▶ About this task: There is material below. Print exactly the lines starting at the line with "camera: 70 degrees right, 0 degrees up" and ending at the line with "(435, 100) = (425, 193): green", ends included, and no others.

▶ The input:
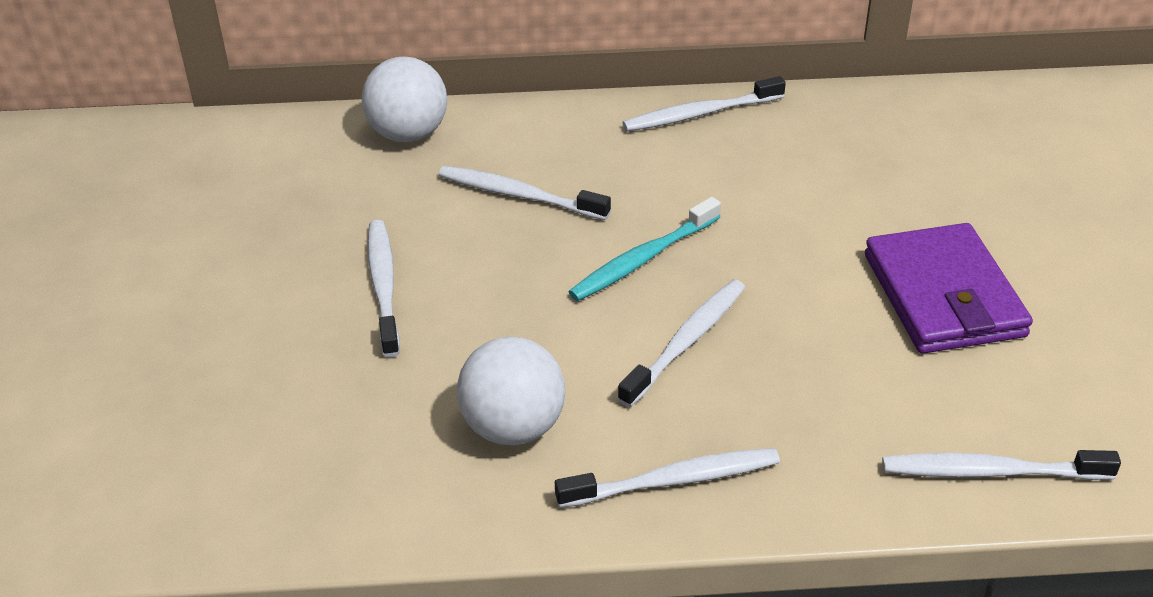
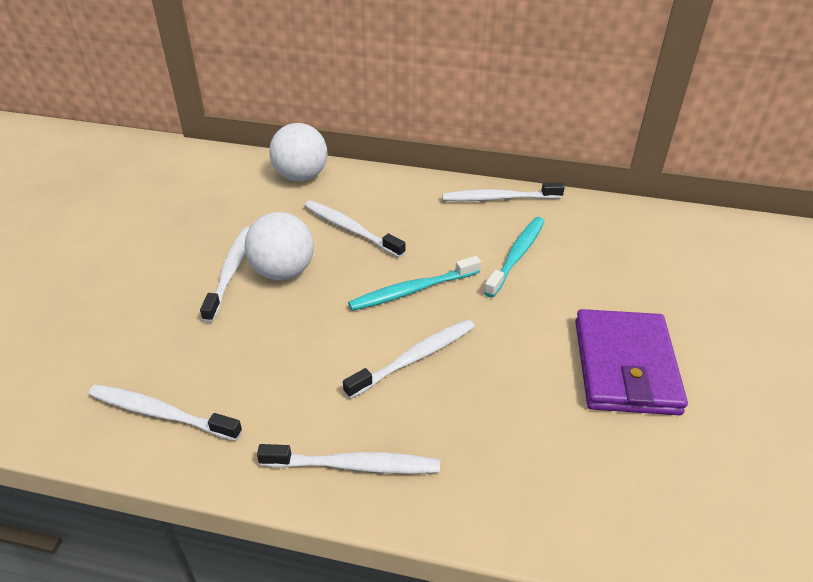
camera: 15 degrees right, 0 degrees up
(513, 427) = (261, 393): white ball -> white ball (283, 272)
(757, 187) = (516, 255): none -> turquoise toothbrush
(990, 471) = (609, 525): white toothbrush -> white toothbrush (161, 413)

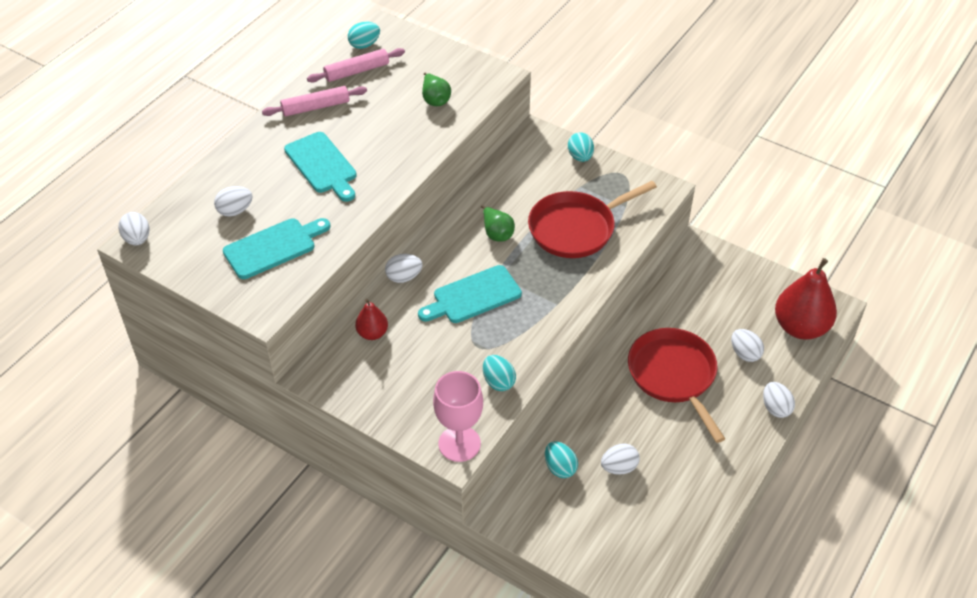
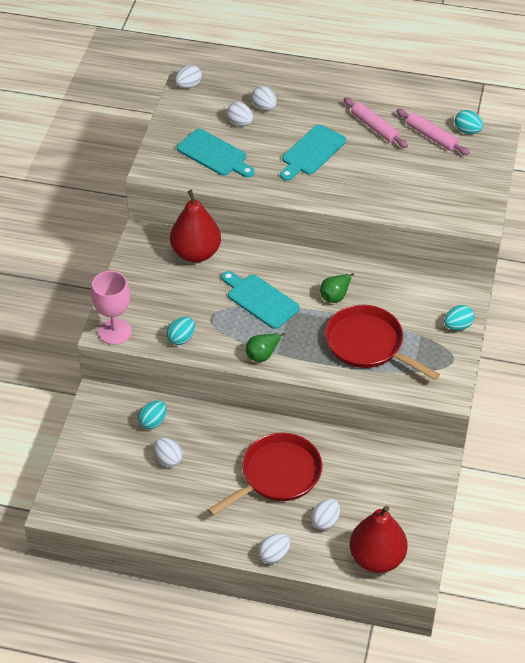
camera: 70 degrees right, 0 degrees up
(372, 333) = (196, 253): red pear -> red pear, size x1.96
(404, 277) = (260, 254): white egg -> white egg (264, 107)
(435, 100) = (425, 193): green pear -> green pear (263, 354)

--

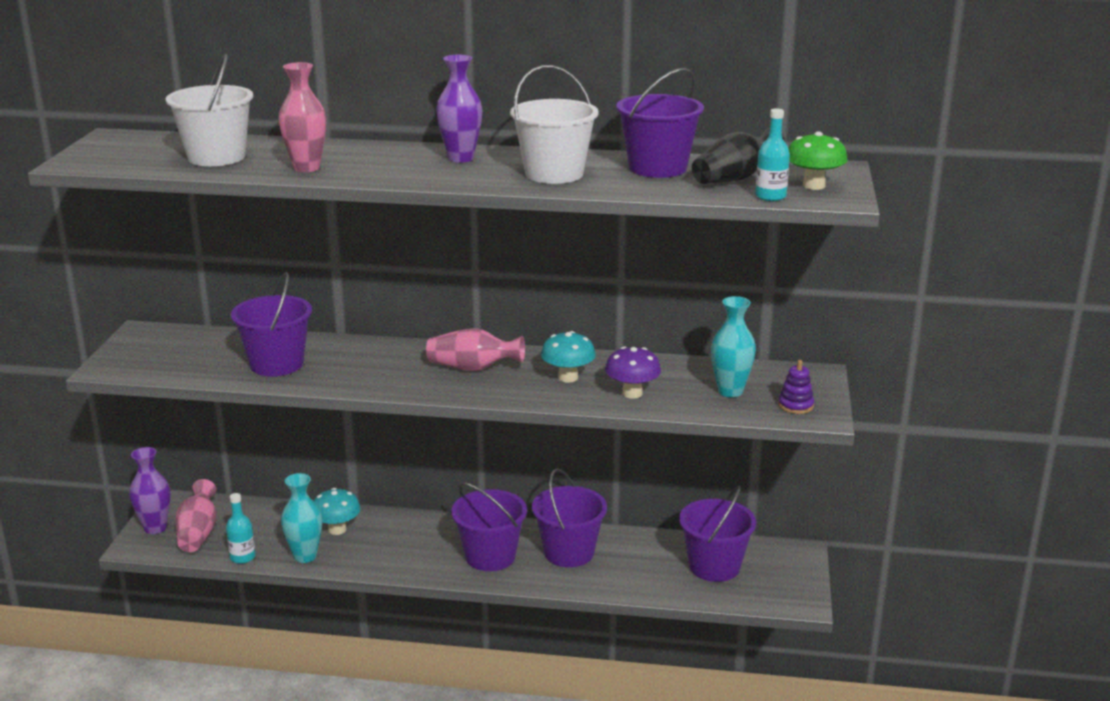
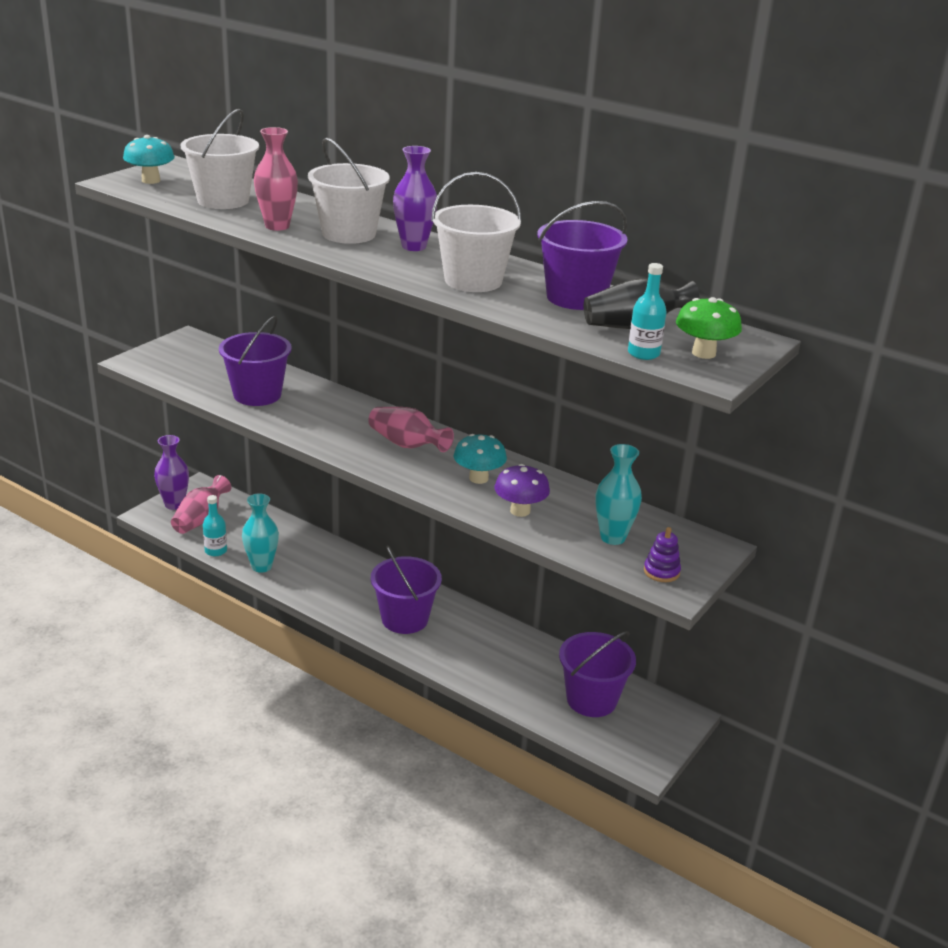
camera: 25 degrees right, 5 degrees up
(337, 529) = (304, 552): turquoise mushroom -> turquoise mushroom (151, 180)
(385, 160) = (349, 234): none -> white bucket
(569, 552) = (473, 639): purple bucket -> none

▶ Written reply:
camera: 70 degrees right, 0 degrees up
(372, 333) = (196, 253): red pear -> red pear, size x1.96
(404, 277) = (260, 254): white egg -> white egg (264, 107)
(435, 100) = (425, 193): green pear -> green pear (263, 354)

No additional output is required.